WHAT YOU HAVE TO DO -
Nothing but the lines from the start of the records through the line that contains "BARO1 pin SCL: D5 -> D10" is to be copied, and each is to be copied exactly.

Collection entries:
--

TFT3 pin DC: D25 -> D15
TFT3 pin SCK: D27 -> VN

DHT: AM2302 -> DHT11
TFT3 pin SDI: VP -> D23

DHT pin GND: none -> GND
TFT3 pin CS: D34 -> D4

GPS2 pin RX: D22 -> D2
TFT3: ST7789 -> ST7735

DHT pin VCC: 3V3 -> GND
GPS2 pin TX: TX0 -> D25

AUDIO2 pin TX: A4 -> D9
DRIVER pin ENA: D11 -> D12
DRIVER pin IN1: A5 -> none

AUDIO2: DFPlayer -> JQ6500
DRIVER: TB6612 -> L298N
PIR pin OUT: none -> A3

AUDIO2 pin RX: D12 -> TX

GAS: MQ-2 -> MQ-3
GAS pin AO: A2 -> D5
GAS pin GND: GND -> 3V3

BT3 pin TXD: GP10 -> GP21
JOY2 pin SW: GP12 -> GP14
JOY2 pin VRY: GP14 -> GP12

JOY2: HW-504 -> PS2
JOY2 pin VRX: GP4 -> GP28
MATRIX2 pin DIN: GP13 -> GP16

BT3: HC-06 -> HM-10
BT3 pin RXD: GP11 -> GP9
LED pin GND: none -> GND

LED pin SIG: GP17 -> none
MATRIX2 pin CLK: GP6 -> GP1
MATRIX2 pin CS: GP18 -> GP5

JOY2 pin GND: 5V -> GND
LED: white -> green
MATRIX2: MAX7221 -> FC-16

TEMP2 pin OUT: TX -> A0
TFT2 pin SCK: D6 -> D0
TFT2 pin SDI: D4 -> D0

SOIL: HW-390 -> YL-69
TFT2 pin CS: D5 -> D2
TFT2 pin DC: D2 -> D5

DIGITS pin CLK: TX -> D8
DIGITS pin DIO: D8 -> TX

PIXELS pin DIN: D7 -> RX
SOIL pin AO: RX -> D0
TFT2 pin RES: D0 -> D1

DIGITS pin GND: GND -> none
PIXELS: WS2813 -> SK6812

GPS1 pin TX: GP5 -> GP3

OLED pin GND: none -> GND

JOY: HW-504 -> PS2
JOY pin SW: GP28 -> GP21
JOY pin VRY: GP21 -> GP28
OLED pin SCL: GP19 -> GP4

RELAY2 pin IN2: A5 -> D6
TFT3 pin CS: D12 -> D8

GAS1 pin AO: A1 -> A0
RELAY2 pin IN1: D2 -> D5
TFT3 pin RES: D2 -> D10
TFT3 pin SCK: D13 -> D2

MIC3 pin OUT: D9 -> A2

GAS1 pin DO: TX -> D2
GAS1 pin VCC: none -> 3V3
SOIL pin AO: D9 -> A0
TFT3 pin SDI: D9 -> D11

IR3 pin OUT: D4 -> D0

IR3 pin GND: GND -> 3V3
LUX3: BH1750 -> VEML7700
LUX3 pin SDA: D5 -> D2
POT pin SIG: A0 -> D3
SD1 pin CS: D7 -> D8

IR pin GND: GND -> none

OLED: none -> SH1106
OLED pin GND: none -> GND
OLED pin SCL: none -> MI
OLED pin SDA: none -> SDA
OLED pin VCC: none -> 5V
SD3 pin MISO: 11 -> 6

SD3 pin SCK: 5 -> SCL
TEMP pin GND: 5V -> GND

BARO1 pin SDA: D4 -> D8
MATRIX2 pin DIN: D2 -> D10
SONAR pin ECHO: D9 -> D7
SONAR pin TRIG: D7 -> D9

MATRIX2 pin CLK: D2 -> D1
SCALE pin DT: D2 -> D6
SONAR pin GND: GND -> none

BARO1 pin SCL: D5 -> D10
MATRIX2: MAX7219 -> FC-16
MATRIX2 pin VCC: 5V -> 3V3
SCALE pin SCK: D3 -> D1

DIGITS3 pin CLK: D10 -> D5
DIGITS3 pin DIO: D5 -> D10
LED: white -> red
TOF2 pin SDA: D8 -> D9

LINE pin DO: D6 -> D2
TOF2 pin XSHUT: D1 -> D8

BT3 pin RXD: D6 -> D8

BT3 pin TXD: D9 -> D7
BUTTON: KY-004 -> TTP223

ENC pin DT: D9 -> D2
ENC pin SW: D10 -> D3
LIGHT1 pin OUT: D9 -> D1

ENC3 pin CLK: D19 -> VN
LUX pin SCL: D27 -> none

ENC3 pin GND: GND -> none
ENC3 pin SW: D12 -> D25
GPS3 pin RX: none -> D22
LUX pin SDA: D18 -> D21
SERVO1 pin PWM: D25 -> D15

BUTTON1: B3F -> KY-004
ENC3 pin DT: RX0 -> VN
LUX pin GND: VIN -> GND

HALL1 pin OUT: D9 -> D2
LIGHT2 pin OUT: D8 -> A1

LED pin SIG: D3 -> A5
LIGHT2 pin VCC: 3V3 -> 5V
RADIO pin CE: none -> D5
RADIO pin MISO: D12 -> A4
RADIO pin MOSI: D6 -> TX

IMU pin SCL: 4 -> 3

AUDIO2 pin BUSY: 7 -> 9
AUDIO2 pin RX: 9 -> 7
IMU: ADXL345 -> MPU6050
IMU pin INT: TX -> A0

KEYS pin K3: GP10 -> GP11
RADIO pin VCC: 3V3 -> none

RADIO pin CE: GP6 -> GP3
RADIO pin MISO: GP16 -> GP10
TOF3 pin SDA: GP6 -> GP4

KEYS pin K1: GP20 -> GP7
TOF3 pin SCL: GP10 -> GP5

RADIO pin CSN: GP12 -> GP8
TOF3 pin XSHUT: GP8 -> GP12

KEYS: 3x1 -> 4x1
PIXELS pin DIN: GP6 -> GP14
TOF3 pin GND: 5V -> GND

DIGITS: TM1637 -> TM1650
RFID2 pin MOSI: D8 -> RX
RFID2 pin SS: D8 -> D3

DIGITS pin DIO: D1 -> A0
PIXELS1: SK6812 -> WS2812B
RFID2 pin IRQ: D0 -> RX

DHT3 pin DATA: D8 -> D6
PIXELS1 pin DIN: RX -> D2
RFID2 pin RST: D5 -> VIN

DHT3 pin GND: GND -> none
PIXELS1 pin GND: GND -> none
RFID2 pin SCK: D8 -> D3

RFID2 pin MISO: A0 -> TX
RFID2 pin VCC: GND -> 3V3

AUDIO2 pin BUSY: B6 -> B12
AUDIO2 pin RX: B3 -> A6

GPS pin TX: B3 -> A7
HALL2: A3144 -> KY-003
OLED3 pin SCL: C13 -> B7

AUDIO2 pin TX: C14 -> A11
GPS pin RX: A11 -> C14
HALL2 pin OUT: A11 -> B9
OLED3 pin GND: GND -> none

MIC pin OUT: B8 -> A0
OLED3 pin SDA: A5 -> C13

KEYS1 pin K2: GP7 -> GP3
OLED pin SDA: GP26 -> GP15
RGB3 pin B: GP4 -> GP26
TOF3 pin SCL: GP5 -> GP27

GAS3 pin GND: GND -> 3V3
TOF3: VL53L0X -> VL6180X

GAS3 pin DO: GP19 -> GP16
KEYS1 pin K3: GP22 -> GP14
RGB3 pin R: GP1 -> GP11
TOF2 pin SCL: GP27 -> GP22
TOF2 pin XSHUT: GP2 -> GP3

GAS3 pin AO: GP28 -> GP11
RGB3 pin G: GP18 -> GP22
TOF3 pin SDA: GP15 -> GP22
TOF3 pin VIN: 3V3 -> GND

--

ANSWER TO THIS PROBLEM -
TFT3 pin DC: D25 -> D15
TFT3 pin SCK: D27 -> VN

DHT: AM2302 -> DHT11
TFT3 pin SDI: VP -> D23

DHT pin GND: none -> GND
TFT3 pin CS: D34 -> D4

GPS2 pin RX: D22 -> D2
TFT3: ST7789 -> ST7735

DHT pin VCC: 3V3 -> GND
GPS2 pin TX: TX0 -> D25

AUDIO2 pin TX: A4 -> D9
DRIVER pin ENA: D11 -> D12
DRIVER pin IN1: A5 -> none

AUDIO2: DFPlayer -> JQ6500
DRIVER: TB6612 -> L298N
PIR pin OUT: none -> A3

AUDIO2 pin RX: D12 -> TX

GAS: MQ-2 -> MQ-3
GAS pin AO: A2 -> D5
GAS pin GND: GND -> 3V3

BT3 pin TXD: GP10 -> GP21
JOY2 pin SW: GP12 -> GP14
JOY2 pin VRY: GP14 -> GP12

JOY2: HW-504 -> PS2
JOY2 pin VRX: GP4 -> GP28
MATRIX2 pin DIN: GP13 -> GP16

BT3: HC-06 -> HM-10
BT3 pin RXD: GP11 -> GP9
LED pin GND: none -> GND

LED pin SIG: GP17 -> none
MATRIX2 pin CLK: GP6 -> GP1
MATRIX2 pin CS: GP18 -> GP5

JOY2 pin GND: 5V -> GND
LED: white -> green
MATRIX2: MAX7221 -> FC-16

TEMP2 pin OUT: TX -> A0
TFT2 pin SCK: D6 -> D0
TFT2 pin SDI: D4 -> D0

SOIL: HW-390 -> YL-69
TFT2 pin CS: D5 -> D2
TFT2 pin DC: D2 -> D5

DIGITS pin CLK: TX -> D8
DIGITS pin DIO: D8 -> TX

PIXELS pin DIN: D7 -> RX
SOIL pin AO: RX -> D0
TFT2 pin RES: D0 -> D1

DIGITS pin GND: GND -> none
PIXELS: WS2813 -> SK6812

GPS1 pin TX: GP5 -> GP3

OLED pin GND: none -> GND

JOY: HW-504 -> PS2
JOY pin SW: GP28 -> GP21
JOY pin VRY: GP21 -> GP28
OLED pin SCL: GP19 -> GP4

RELAY2 pin IN2: A5 -> D6
TFT3 pin CS: D12 -> D8

GAS1 pin AO: A1 -> A0
RELAY2 pin IN1: D2 -> D5
TFT3 pin RES: D2 -> D10
TFT3 pin SCK: D13 -> D2

MIC3 pin OUT: D9 -> A2

GAS1 pin DO: TX -> D2
GAS1 pin VCC: none -> 3V3
SOIL pin AO: D9 -> A0
TFT3 pin SDI: D9 -> D11

IR3 pin OUT: D4 -> D0

IR3 pin GND: GND -> 3V3
LUX3: BH1750 -> VEML7700
LUX3 pin SDA: D5 -> D2
POT pin SIG: A0 -> D3
SD1 pin CS: D7 -> D8

IR pin GND: GND -> none

OLED: none -> SH1106
OLED pin GND: none -> GND
OLED pin SCL: none -> MI
OLED pin SDA: none -> SDA
OLED pin VCC: none -> 5V
SD3 pin MISO: 11 -> 6

SD3 pin SCK: 5 -> SCL
TEMP pin GND: 5V -> GND

BARO1 pin SDA: D4 -> D8
MATRIX2 pin DIN: D2 -> D10
SONAR pin ECHO: D9 -> D7
SONAR pin TRIG: D7 -> D9

MATRIX2 pin CLK: D2 -> D1
SCALE pin DT: D2 -> D6
SONAR pin GND: GND -> none

BARO1 pin SCL: D5 -> D10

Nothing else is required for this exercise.